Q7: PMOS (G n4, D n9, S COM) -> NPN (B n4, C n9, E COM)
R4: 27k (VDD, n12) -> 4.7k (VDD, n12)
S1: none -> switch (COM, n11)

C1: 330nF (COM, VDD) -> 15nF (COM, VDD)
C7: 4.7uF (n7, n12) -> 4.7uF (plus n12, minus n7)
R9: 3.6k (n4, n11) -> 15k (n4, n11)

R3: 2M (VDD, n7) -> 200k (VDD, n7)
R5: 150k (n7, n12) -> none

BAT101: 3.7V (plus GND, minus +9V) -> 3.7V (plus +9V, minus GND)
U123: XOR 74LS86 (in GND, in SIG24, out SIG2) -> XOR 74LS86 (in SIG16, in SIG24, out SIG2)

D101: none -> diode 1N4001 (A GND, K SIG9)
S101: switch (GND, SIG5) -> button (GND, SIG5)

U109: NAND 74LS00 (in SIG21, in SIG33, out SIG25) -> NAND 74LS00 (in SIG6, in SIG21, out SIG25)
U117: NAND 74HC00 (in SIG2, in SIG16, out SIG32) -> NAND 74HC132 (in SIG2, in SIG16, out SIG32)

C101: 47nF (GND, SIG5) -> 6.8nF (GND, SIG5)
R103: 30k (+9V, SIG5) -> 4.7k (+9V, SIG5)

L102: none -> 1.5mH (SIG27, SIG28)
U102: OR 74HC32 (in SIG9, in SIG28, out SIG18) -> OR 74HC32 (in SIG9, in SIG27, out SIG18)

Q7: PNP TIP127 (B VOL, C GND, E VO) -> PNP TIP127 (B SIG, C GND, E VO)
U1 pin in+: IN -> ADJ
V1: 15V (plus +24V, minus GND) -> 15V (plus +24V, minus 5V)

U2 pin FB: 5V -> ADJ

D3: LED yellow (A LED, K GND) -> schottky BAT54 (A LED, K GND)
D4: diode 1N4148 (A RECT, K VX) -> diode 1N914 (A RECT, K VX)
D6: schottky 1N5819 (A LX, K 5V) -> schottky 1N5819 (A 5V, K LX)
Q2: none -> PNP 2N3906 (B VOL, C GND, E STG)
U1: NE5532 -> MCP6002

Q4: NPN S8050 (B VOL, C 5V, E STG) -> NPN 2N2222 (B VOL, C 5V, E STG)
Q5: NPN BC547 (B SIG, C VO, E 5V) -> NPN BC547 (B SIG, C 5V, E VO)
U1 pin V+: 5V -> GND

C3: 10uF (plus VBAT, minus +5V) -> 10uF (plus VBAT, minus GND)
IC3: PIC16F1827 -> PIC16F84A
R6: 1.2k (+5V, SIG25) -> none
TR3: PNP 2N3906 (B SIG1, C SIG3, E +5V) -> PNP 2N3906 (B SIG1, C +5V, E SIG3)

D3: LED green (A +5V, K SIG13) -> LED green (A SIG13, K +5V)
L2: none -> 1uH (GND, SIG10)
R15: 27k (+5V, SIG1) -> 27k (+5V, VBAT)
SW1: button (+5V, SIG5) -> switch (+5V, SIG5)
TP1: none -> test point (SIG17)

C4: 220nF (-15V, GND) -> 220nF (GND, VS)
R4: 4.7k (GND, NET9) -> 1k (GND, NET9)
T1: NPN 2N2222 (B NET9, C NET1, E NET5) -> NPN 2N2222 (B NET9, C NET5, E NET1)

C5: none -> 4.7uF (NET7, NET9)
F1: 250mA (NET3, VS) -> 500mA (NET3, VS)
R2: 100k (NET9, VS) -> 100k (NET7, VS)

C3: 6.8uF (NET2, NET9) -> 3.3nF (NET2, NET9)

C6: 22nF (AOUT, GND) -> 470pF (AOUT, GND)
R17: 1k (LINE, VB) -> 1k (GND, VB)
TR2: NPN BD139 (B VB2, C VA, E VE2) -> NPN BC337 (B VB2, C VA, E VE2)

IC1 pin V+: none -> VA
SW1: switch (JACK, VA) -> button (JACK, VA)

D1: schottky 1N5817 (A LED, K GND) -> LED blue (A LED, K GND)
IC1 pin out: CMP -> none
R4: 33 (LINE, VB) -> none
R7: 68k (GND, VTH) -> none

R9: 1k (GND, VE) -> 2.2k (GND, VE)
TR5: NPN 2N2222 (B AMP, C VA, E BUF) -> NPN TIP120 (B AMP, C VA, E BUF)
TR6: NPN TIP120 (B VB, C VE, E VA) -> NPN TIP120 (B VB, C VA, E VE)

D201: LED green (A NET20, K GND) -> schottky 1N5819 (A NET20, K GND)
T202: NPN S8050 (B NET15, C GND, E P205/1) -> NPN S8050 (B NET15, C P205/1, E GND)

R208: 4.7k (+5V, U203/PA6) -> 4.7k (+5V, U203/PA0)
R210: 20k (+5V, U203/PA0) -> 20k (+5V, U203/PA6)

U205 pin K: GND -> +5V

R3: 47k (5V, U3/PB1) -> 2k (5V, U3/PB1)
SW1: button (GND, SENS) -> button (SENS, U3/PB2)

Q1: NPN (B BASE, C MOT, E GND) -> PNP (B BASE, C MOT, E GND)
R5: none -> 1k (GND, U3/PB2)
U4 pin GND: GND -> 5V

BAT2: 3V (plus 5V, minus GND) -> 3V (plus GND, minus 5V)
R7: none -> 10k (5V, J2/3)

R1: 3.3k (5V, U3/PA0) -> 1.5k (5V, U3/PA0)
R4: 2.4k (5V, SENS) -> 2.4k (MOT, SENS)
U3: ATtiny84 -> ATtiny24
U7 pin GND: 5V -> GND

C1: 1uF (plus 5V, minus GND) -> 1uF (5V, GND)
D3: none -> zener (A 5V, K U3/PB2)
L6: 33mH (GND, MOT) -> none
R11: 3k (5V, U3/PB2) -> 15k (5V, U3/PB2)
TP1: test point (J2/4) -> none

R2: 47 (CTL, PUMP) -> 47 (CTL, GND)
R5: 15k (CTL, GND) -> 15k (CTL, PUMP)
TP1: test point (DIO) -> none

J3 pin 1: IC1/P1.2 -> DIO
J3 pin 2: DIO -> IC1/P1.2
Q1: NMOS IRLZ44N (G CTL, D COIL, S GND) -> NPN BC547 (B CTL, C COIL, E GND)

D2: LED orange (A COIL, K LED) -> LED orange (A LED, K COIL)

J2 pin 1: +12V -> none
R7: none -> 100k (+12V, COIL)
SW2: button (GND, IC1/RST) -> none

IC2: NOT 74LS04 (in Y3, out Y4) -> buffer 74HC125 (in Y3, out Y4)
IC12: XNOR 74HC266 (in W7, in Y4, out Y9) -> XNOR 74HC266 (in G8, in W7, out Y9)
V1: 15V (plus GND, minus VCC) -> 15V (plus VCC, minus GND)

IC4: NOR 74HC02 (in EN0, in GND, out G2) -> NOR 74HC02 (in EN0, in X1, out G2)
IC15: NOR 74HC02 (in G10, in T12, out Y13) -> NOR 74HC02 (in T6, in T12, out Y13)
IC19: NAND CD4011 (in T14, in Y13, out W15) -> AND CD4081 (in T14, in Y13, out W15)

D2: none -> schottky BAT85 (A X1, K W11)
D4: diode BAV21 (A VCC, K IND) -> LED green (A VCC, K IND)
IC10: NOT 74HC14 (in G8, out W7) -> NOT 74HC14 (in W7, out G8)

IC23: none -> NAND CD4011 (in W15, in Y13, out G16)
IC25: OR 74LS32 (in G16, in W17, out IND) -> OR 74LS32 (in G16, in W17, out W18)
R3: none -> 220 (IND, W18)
◇ ◇ ◇ ◇ ◇ ◇ ◇
◆ The task
Determine how many lines in the listing above hold the word "point", answering with the number only.

◆ Exercise output
3